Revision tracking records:
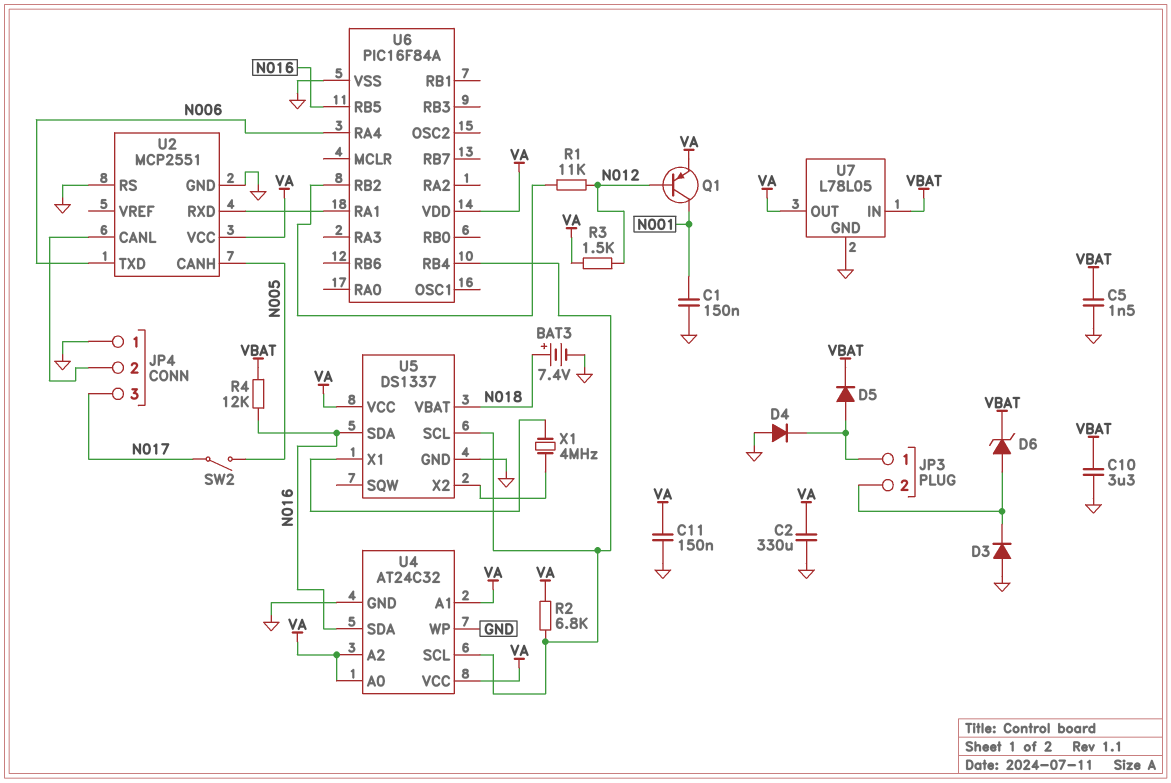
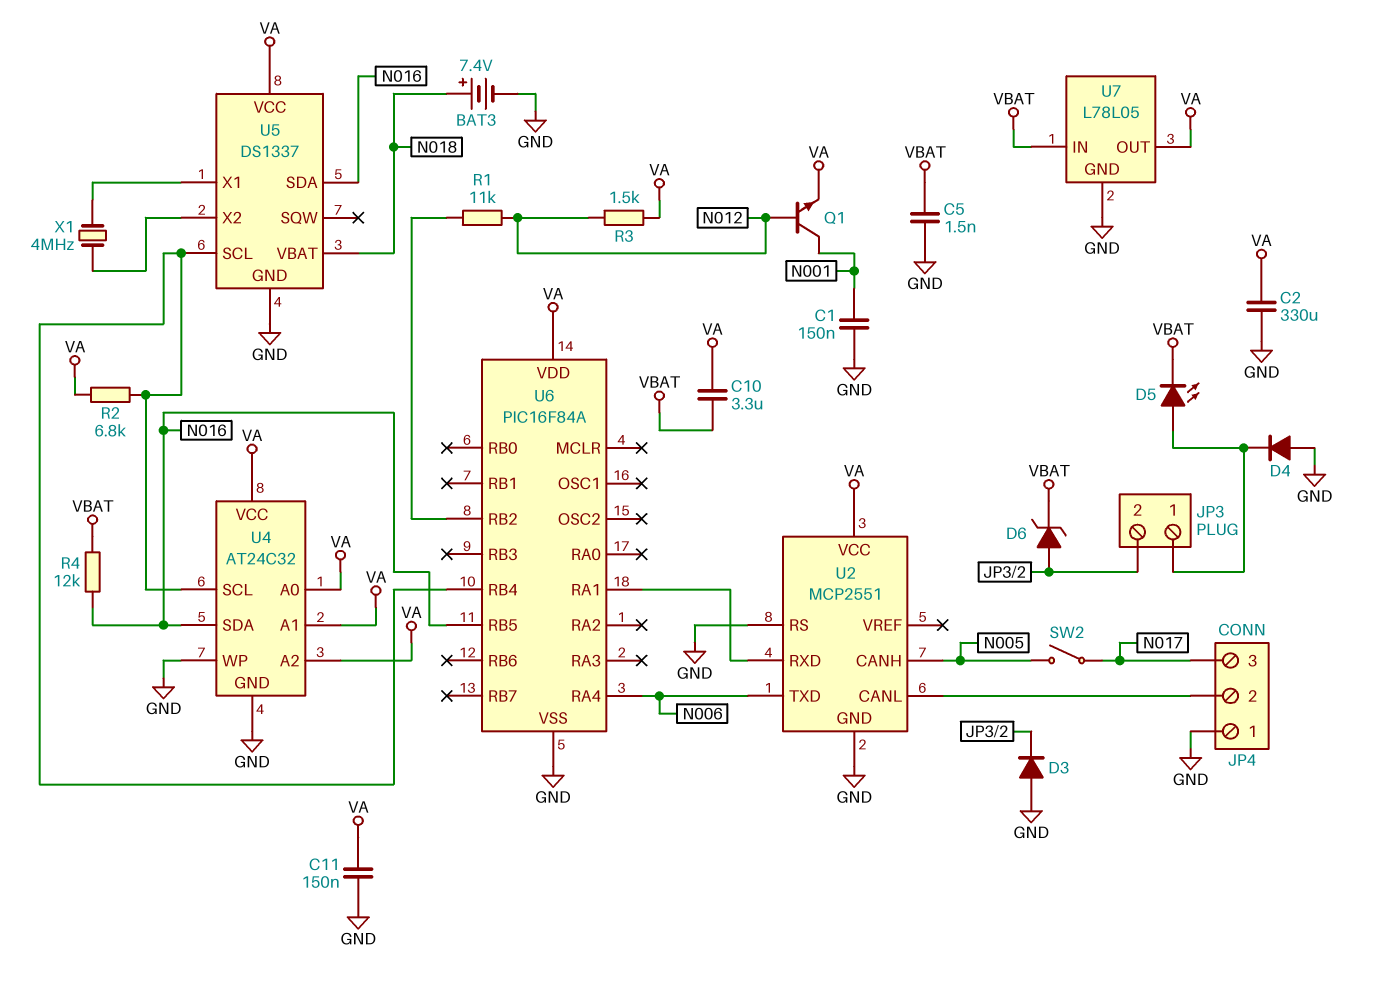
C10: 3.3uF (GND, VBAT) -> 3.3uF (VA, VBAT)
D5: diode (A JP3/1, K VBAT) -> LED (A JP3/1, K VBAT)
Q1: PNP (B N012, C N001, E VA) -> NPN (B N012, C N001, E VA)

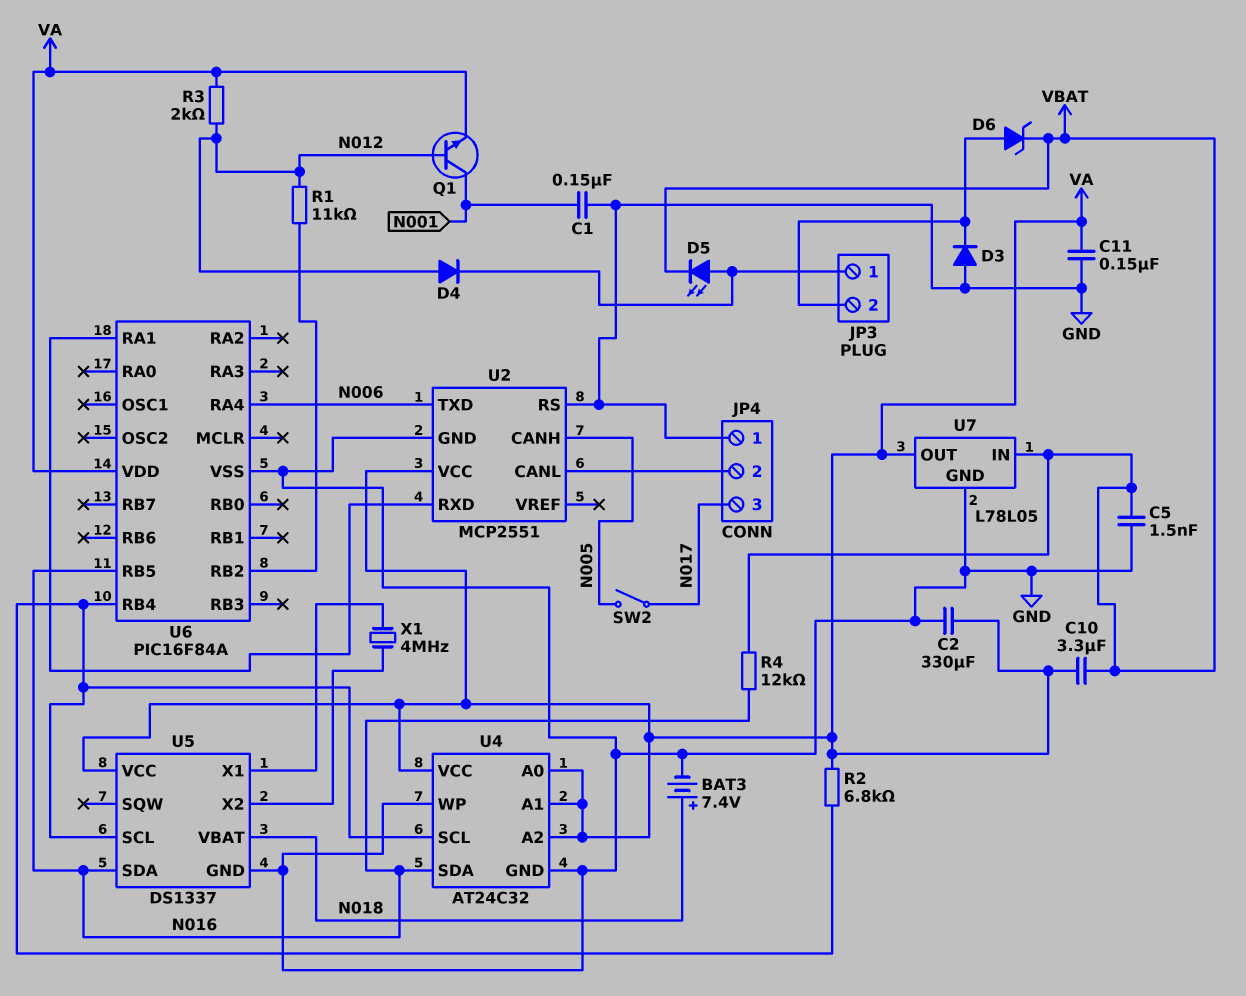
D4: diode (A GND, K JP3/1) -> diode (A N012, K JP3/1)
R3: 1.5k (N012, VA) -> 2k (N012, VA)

* * *

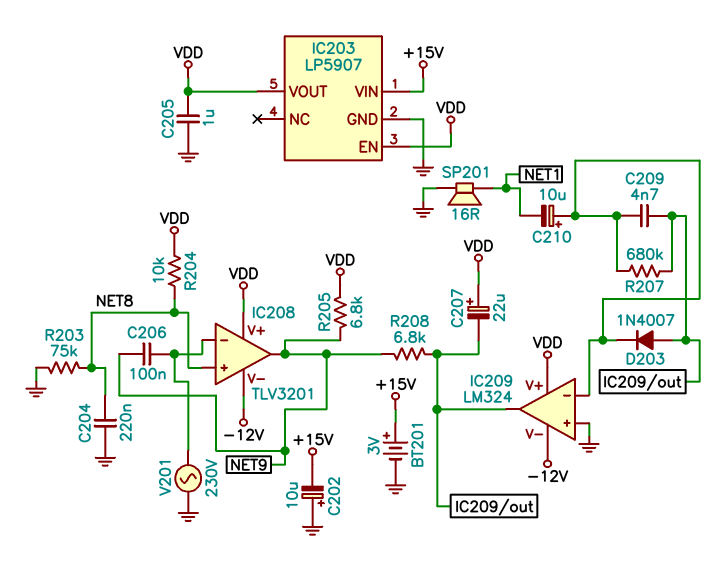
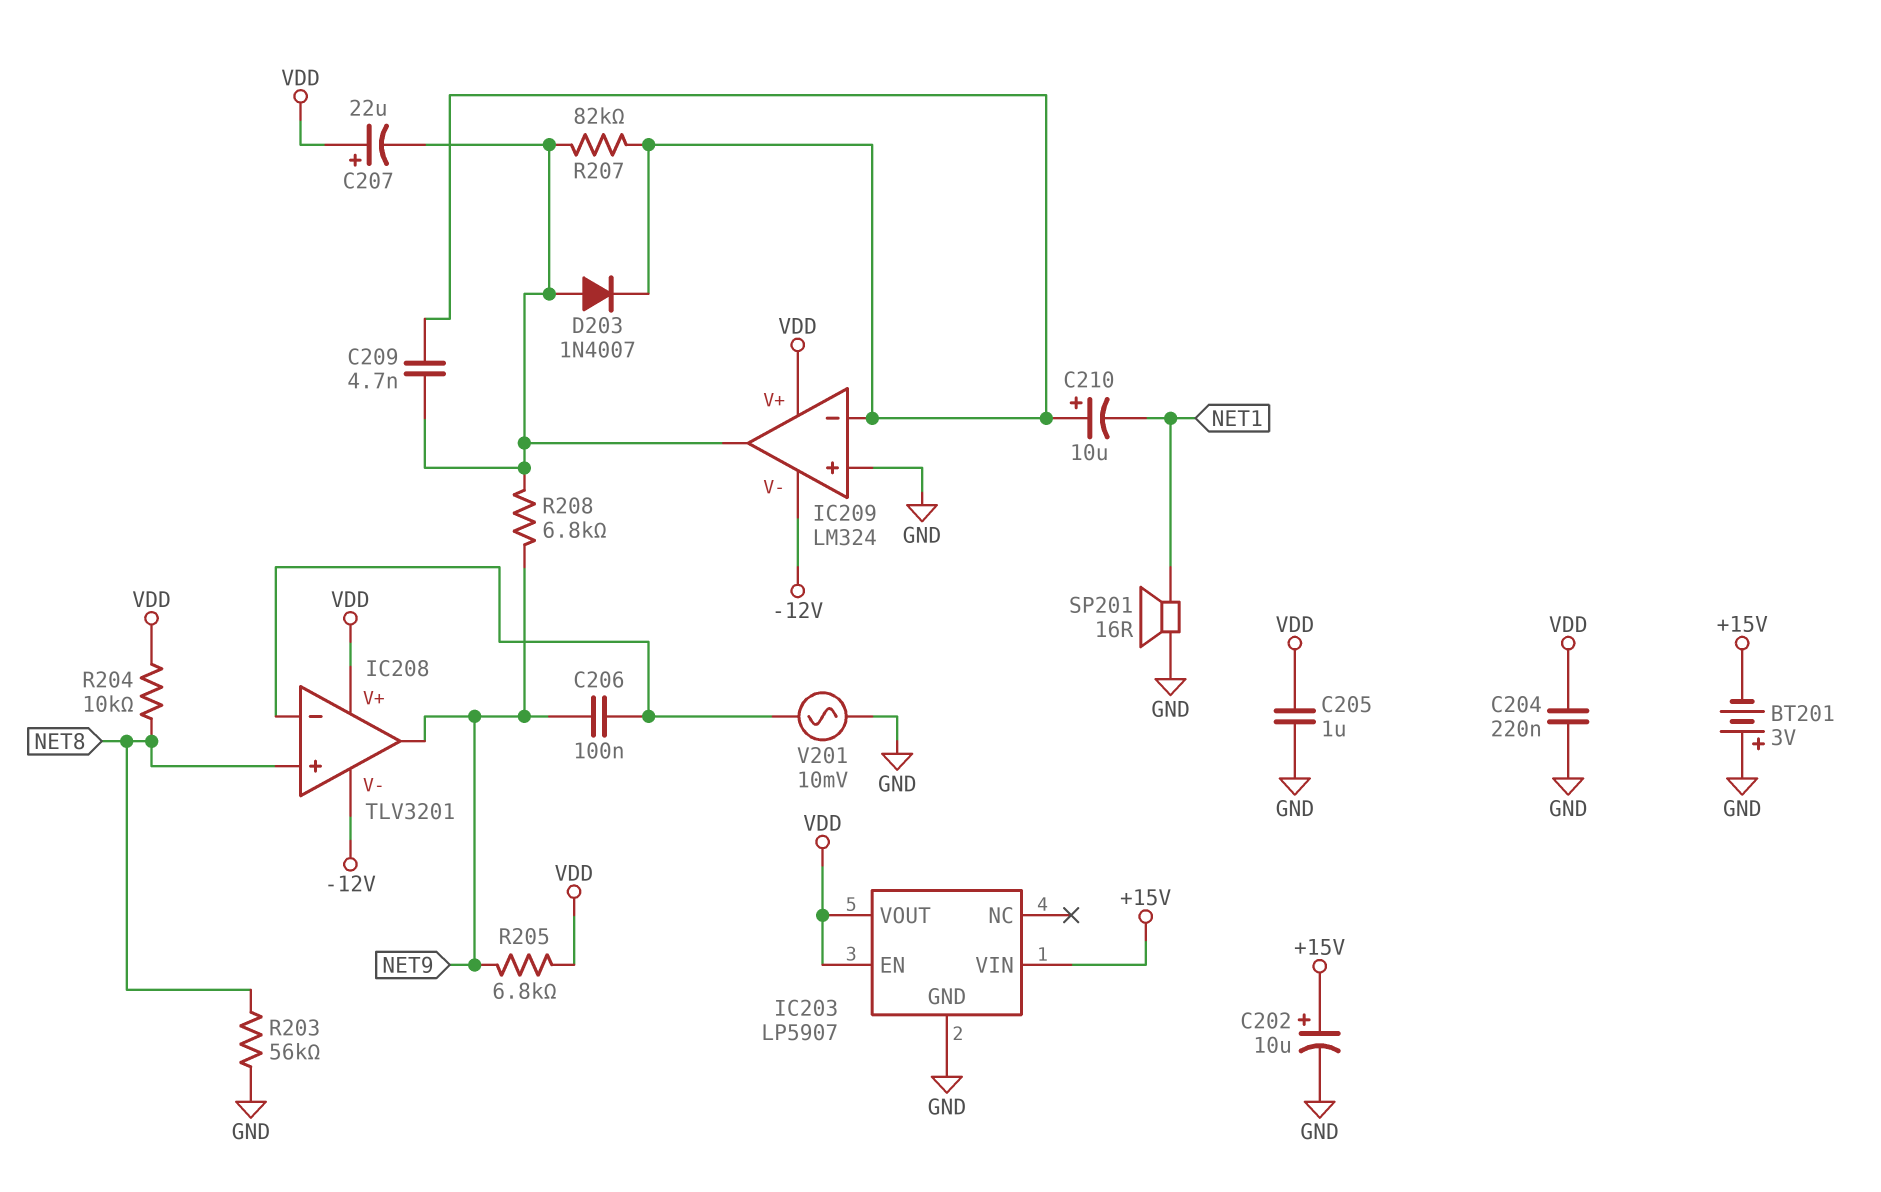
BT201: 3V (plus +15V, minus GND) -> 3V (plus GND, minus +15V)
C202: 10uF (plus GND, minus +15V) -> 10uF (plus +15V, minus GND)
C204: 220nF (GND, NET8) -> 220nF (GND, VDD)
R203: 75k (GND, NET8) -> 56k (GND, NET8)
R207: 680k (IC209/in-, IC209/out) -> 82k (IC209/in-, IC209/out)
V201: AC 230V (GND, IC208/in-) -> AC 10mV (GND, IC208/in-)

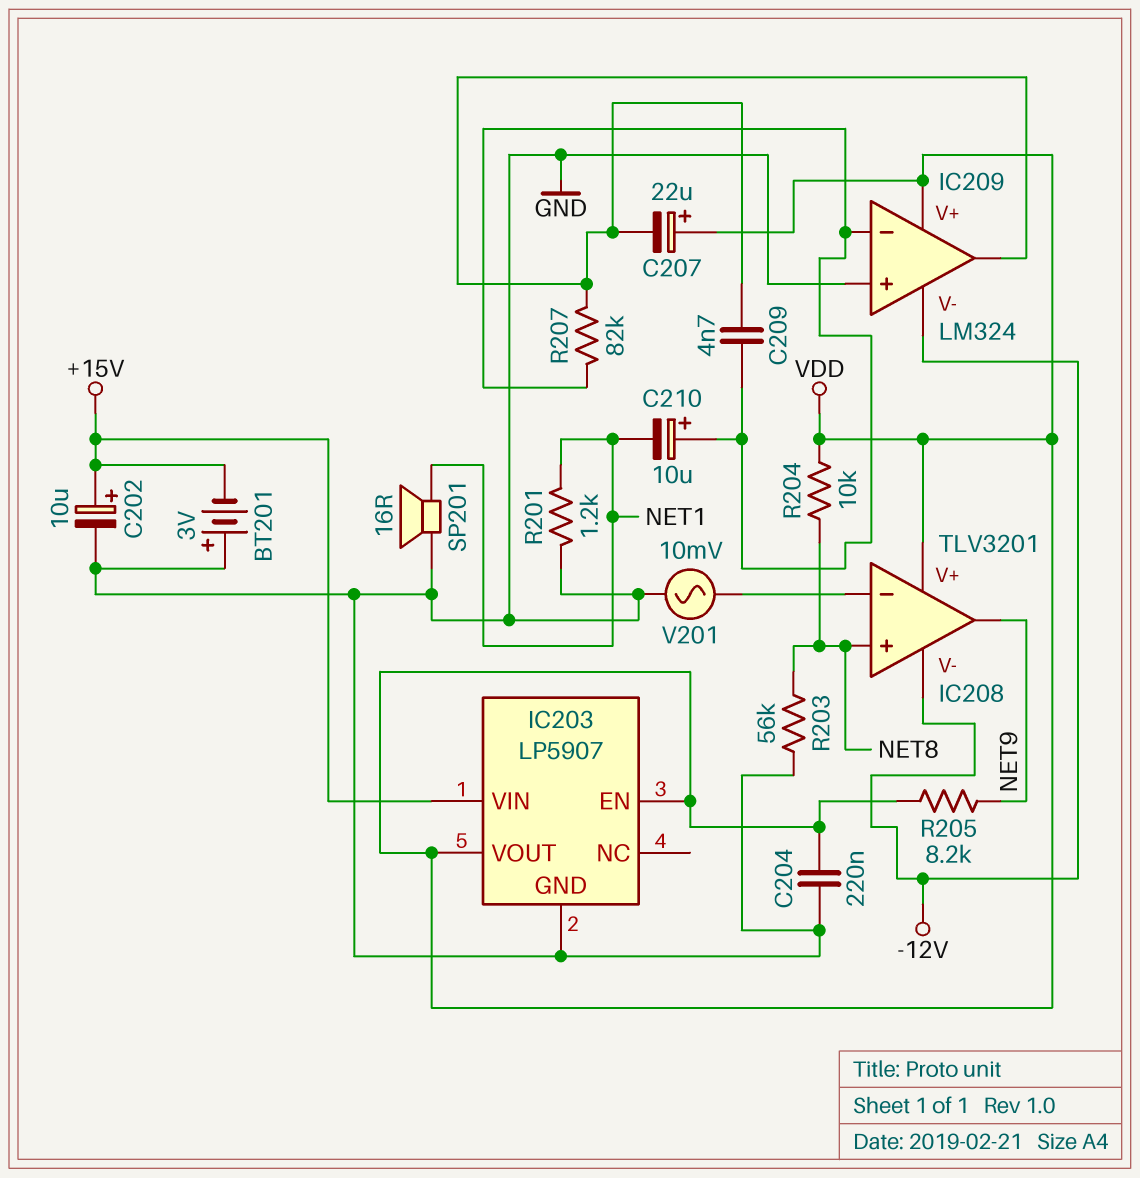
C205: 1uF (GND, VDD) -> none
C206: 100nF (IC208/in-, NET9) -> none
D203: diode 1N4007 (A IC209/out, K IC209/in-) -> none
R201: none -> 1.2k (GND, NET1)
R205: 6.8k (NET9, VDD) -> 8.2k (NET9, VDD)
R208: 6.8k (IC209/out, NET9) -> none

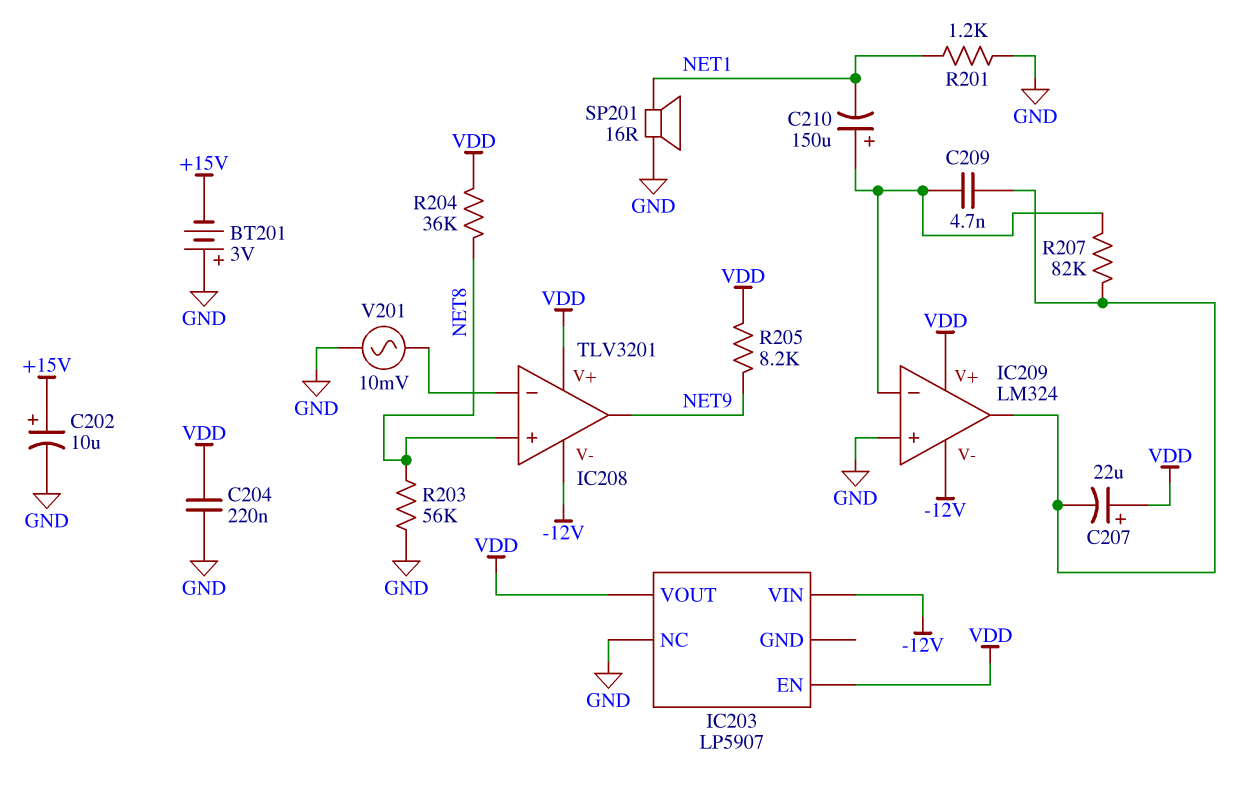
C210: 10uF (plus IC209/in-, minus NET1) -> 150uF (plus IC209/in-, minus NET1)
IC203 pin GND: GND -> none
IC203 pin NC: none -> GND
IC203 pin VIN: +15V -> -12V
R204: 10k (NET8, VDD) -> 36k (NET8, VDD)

**Work order**
Find the line with "C10: 3.3uF (GND, VBAT) -> 3.3uF (VA, VBAT)" and the line with "R3: 1.5k (N012, VA) -> 2k (N012, VA)" in the records above. Copy both and all lines between them exactly, without pictures.

**Output below**
C10: 3.3uF (GND, VBAT) -> 3.3uF (VA, VBAT)
D5: diode (A JP3/1, K VBAT) -> LED (A JP3/1, K VBAT)
Q1: PNP (B N012, C N001, E VA) -> NPN (B N012, C N001, E VA)

D4: diode (A GND, K JP3/1) -> diode (A N012, K JP3/1)
R3: 1.5k (N012, VA) -> 2k (N012, VA)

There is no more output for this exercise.